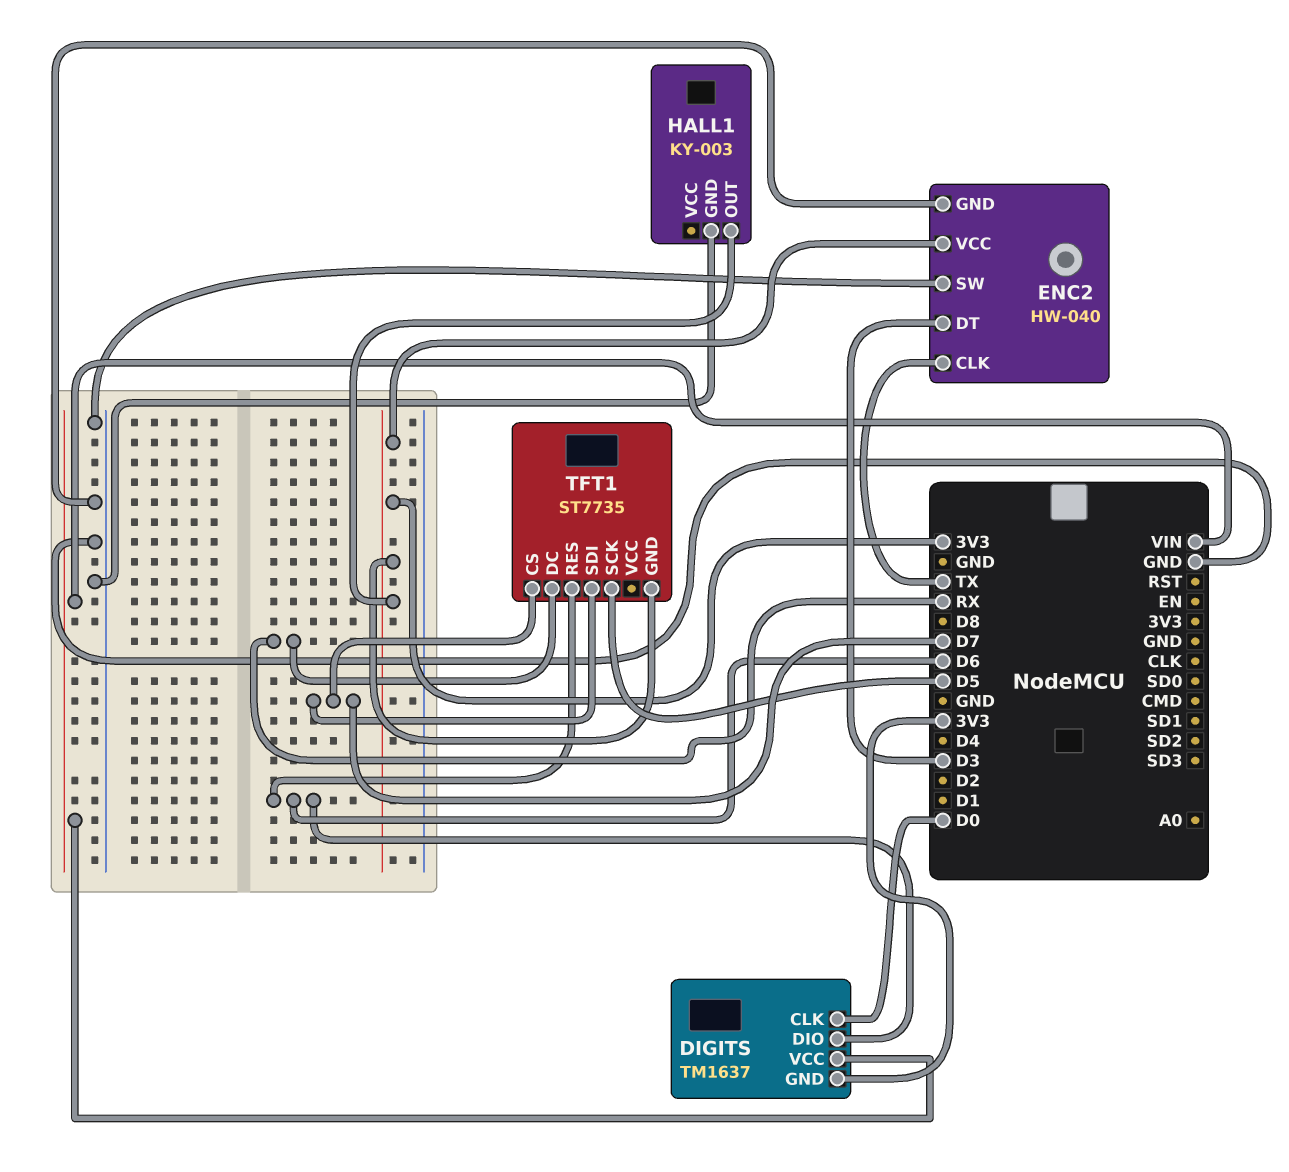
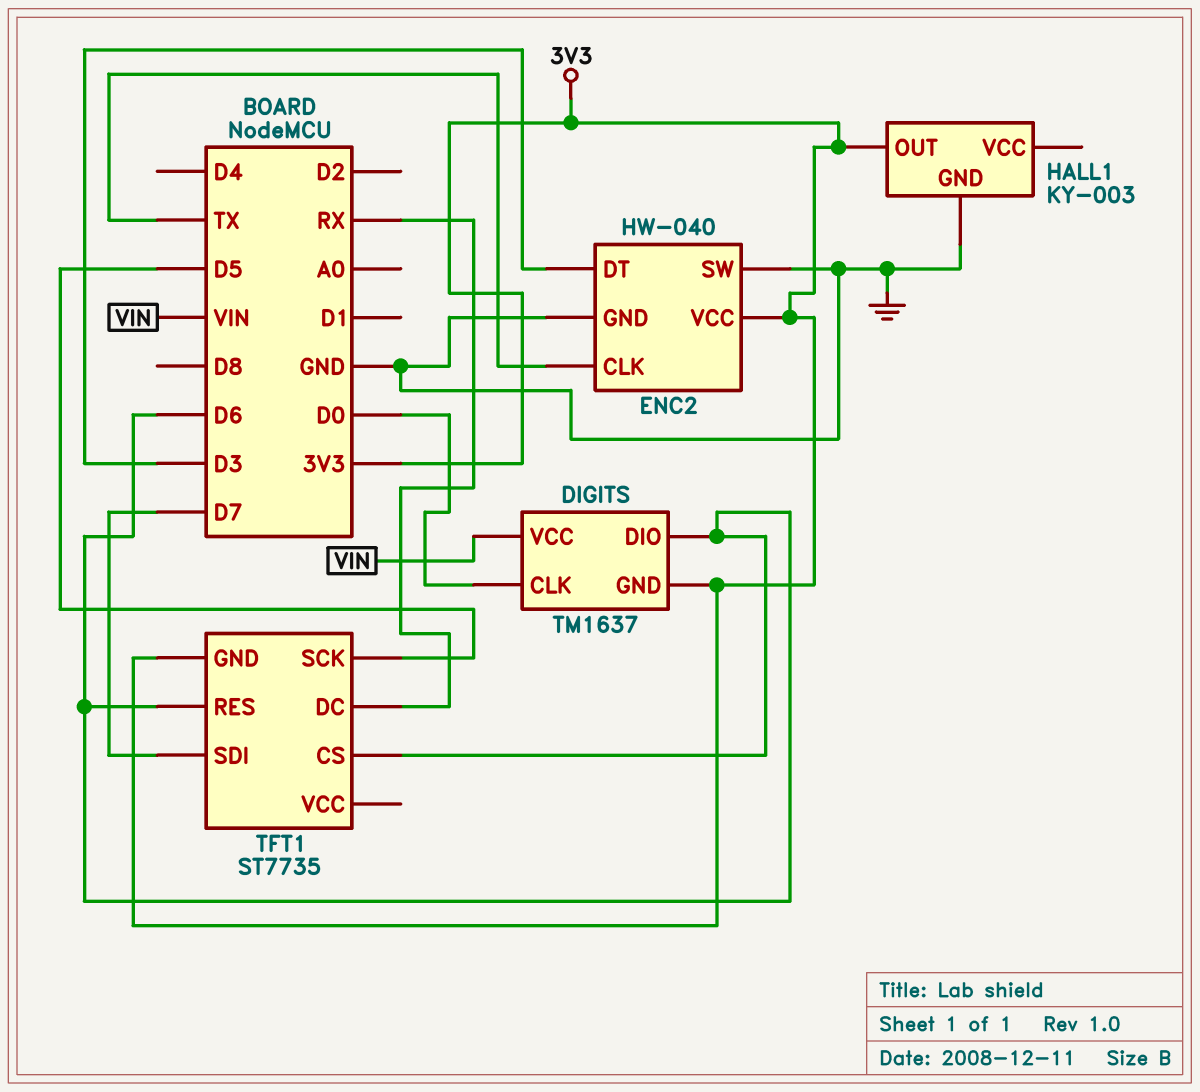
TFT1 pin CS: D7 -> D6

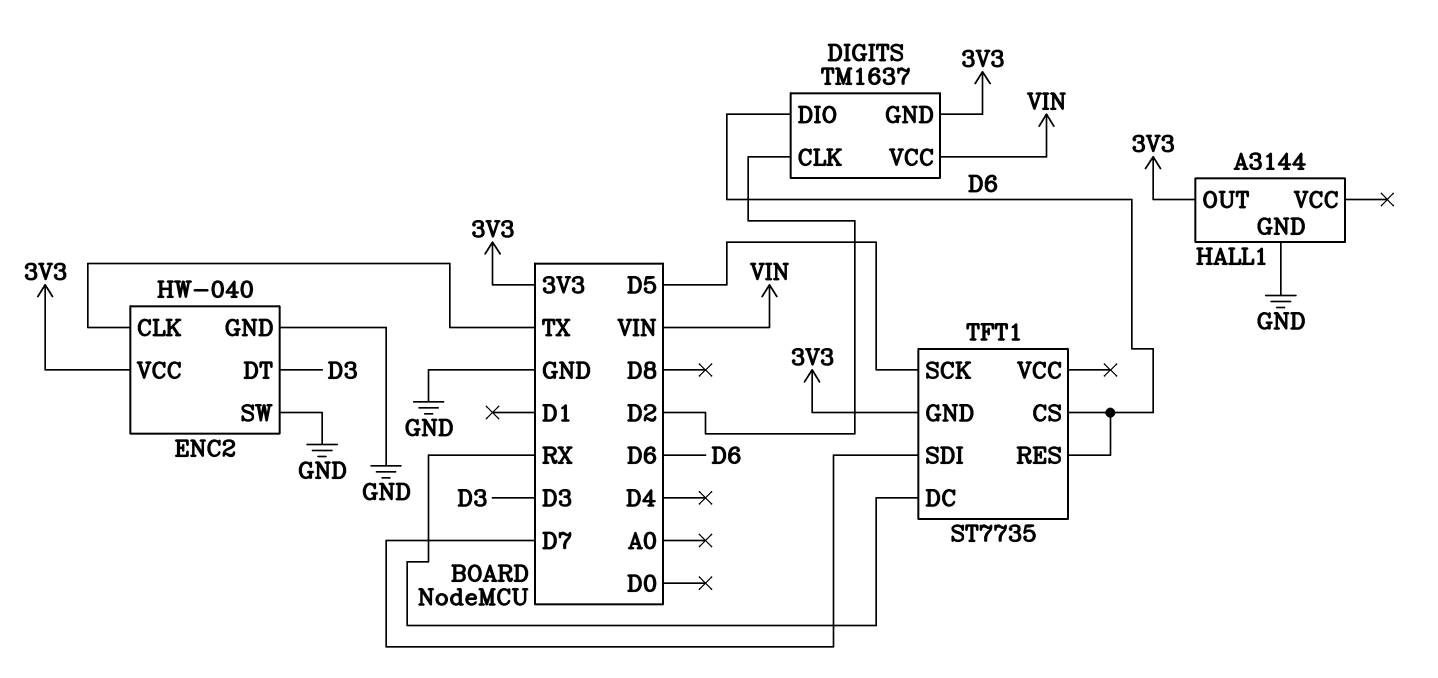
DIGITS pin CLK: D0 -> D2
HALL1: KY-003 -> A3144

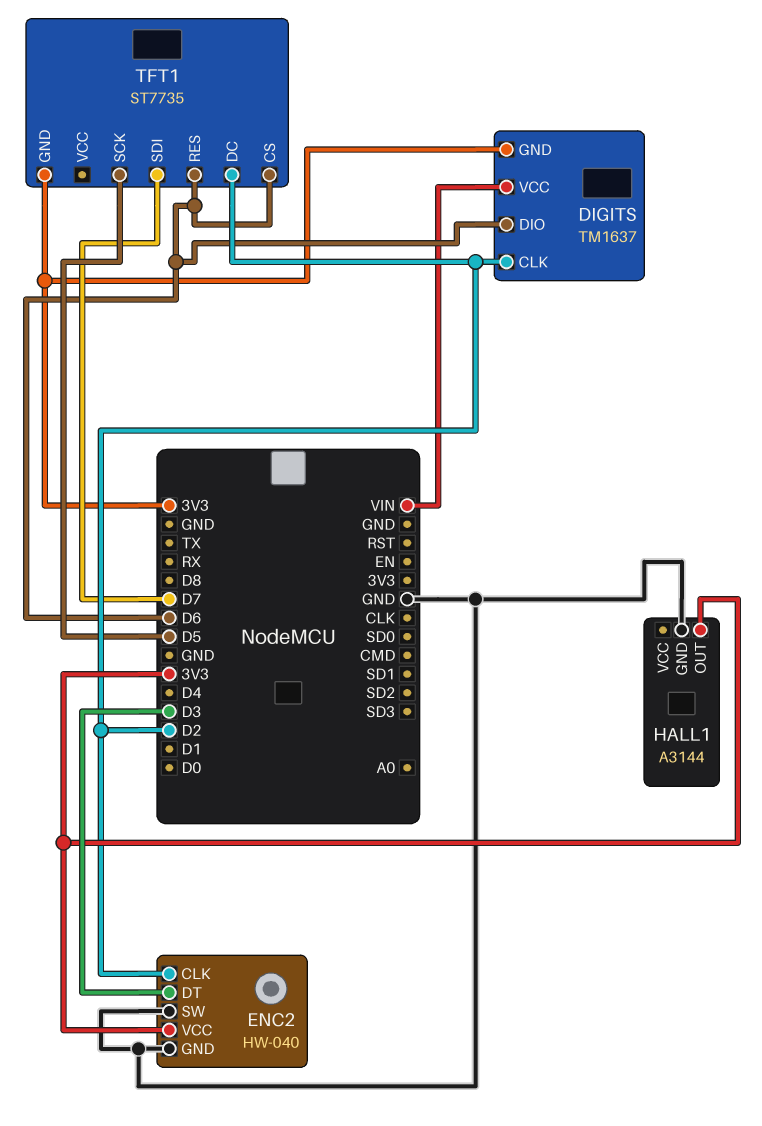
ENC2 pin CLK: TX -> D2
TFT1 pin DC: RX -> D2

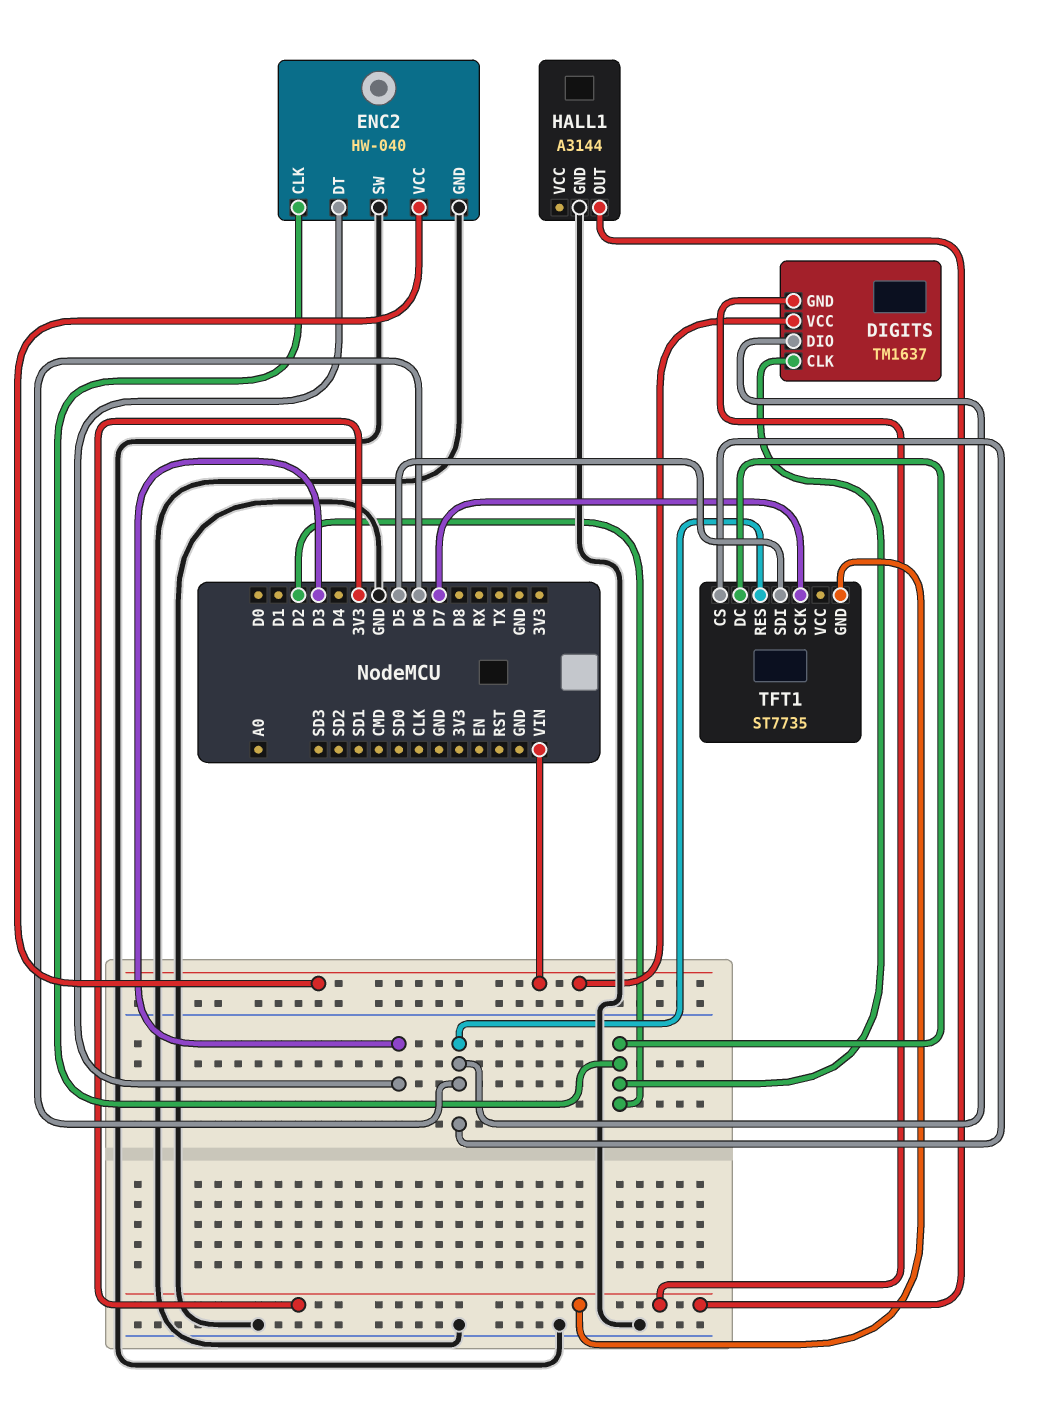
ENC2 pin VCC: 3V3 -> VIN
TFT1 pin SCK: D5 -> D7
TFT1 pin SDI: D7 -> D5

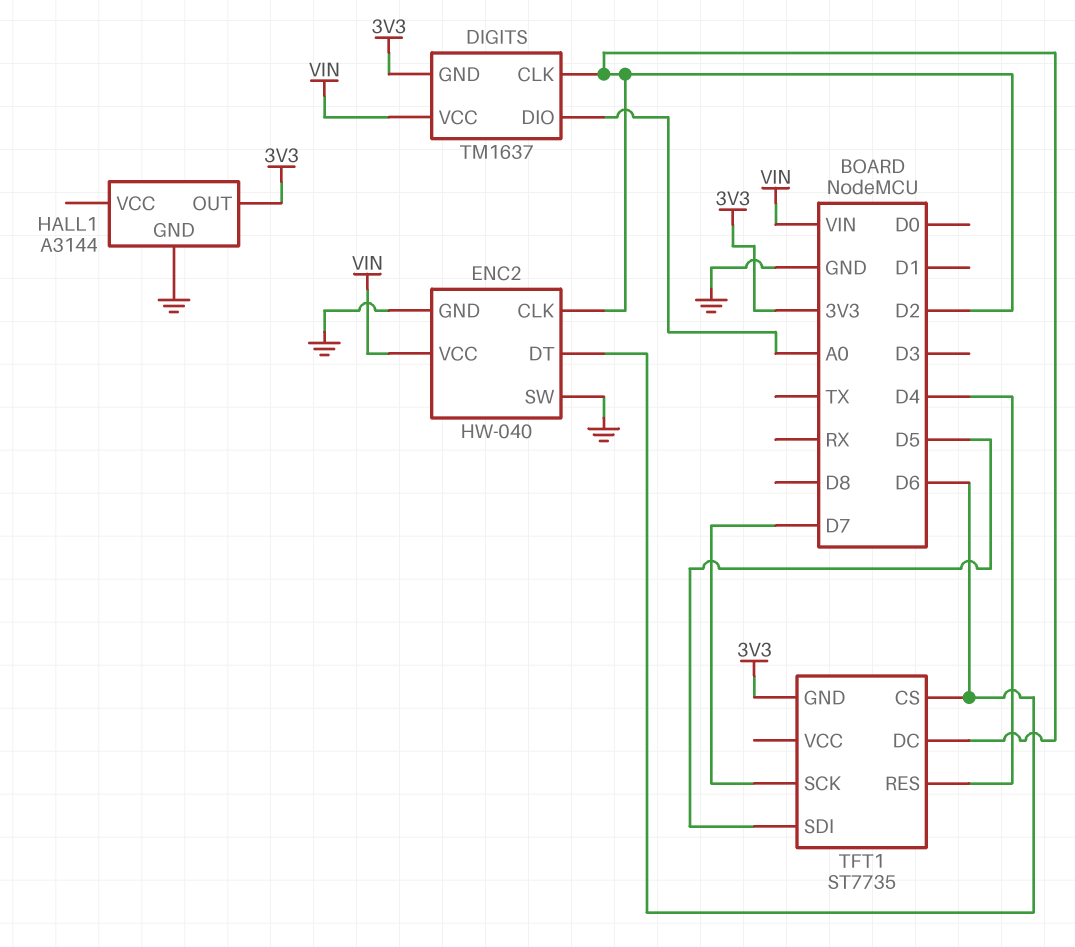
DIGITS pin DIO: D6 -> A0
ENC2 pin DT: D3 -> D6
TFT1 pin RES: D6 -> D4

■ ■ ■ ■ ■

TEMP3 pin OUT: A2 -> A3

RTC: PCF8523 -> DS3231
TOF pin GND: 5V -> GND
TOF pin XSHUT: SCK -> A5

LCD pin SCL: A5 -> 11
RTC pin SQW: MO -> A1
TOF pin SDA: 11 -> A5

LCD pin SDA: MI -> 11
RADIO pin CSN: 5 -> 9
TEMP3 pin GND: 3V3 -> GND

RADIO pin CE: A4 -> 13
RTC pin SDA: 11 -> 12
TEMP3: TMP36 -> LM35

■ ■ ■ ■ ■

GOAL OF THE EXERCISE.
The result should be an exact copy of only the lines above from the one that holds "DIGITS pin CLK: D0 -> D2" through the one that holds "TFT1 pin RES: D6 -> D4", both ends included, without pictures.

SOLUTION.
DIGITS pin CLK: D0 -> D2
HALL1: KY-003 -> A3144

ENC2 pin CLK: TX -> D2
TFT1 pin DC: RX -> D2

ENC2 pin VCC: 3V3 -> VIN
TFT1 pin SCK: D5 -> D7
TFT1 pin SDI: D7 -> D5

DIGITS pin DIO: D6 -> A0
ENC2 pin DT: D3 -> D6
TFT1 pin RES: D6 -> D4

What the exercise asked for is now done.